:: Dataset entries

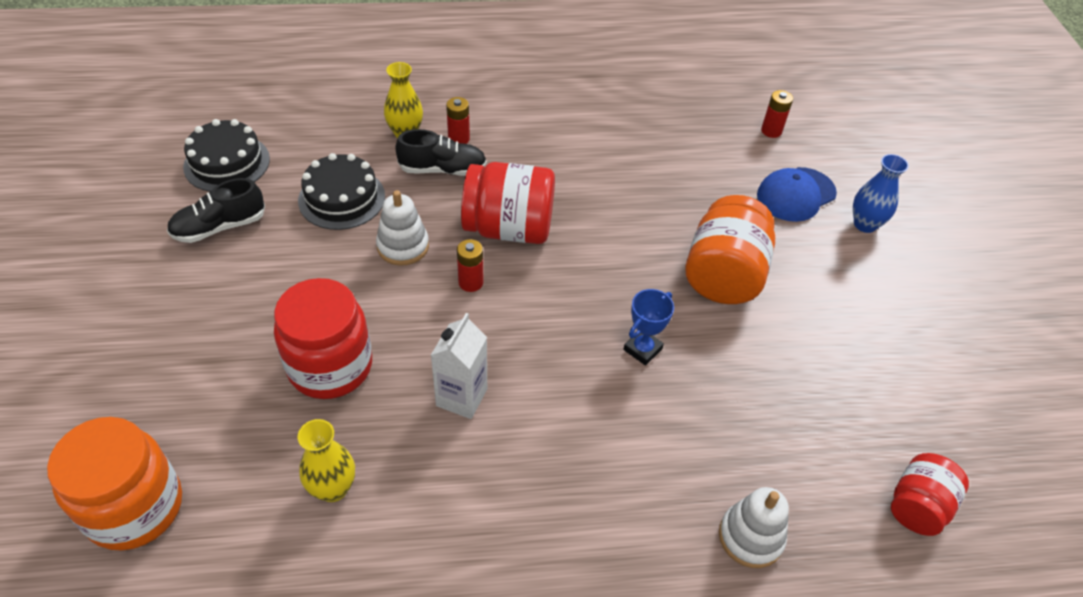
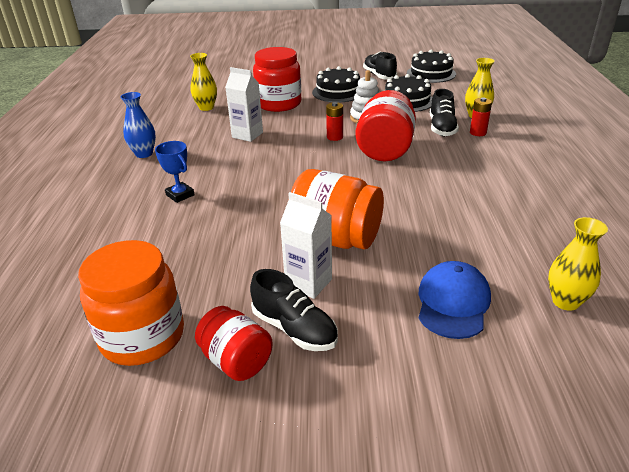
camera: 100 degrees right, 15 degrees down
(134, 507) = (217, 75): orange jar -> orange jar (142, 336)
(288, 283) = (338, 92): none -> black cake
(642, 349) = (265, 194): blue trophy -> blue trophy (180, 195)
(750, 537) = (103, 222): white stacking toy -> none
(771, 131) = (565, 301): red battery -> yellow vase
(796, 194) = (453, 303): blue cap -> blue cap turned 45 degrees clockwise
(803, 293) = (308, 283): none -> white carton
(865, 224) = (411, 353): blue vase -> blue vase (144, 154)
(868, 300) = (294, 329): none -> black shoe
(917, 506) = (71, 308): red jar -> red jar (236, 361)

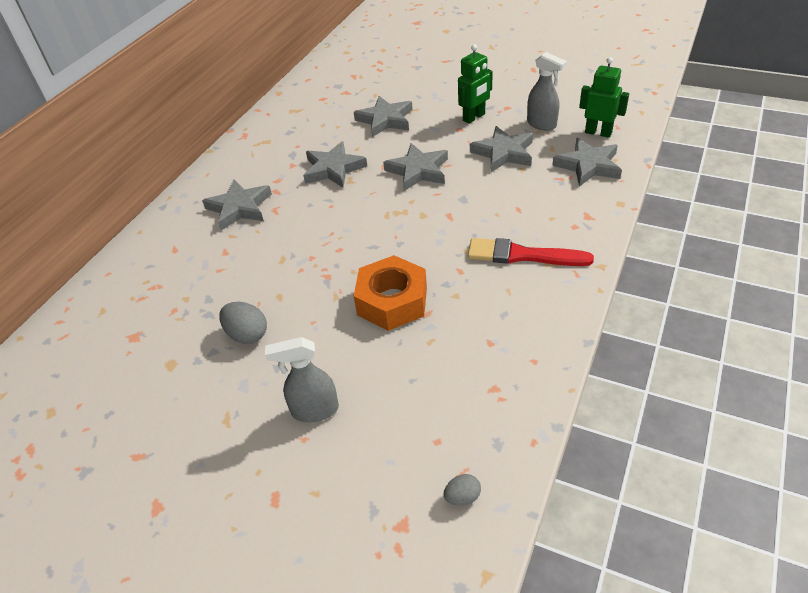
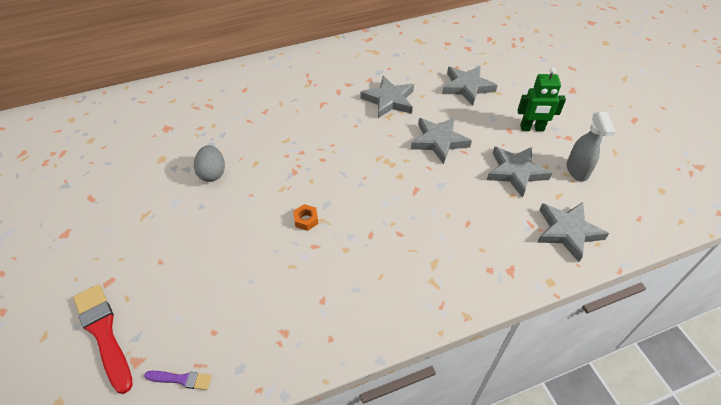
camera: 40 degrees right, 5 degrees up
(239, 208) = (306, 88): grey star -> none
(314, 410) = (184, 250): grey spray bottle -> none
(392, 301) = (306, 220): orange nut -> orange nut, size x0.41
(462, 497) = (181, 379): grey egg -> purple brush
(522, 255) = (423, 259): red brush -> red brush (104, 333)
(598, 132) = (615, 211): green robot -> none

::::

In the material above, find each line containing the word "none" and copy it.

Result for this task:
(288, 283) = (338, 92): none -> black cake
(750, 537) = (103, 222): white stacking toy -> none
(803, 293) = (308, 283): none -> white carton
(868, 300) = (294, 329): none -> black shoe
(239, 208) = (306, 88): grey star -> none
(314, 410) = (184, 250): grey spray bottle -> none
(598, 132) = (615, 211): green robot -> none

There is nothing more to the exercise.